*** Opening of Material for this task ***

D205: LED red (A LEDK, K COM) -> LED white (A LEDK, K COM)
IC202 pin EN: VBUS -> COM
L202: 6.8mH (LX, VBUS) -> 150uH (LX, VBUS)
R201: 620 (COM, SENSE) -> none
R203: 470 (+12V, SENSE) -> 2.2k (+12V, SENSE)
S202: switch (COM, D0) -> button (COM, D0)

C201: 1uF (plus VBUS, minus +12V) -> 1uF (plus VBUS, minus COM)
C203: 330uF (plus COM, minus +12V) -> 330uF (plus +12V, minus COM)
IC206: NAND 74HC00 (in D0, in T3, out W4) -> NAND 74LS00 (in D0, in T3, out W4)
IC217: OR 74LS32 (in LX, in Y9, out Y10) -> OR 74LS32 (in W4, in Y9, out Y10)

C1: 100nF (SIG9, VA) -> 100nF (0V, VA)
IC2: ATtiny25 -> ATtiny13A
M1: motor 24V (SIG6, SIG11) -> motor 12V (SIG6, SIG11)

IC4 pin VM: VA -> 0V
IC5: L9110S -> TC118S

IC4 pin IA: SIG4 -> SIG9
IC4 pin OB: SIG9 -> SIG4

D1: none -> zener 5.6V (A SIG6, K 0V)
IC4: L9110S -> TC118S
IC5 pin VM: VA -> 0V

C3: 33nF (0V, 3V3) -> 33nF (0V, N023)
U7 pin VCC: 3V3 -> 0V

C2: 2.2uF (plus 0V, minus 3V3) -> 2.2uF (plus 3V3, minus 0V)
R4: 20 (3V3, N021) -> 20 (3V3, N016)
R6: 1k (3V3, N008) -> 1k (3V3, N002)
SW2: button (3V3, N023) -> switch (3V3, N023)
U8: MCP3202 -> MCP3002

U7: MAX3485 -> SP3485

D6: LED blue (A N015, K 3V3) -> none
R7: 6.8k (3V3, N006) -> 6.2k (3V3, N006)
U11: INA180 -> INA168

*** Close of Material for this task ***

_Task objective_.
Lines to set down from above: the line with "IC4 pin IA: SIG4 -> SIG9", the line with "C2: 2.2uF (plus", and every line between, each exactly as written.

_Task solution_.
IC4 pin IA: SIG4 -> SIG9
IC4 pin OB: SIG9 -> SIG4

D1: none -> zener 5.6V (A SIG6, K 0V)
IC4: L9110S -> TC118S
IC5 pin VM: VA -> 0V

C3: 33nF (0V, 3V3) -> 33nF (0V, N023)
U7 pin VCC: 3V3 -> 0V

C2: 2.2uF (plus 0V, minus 3V3) -> 2.2uF (plus 3V3, minus 0V)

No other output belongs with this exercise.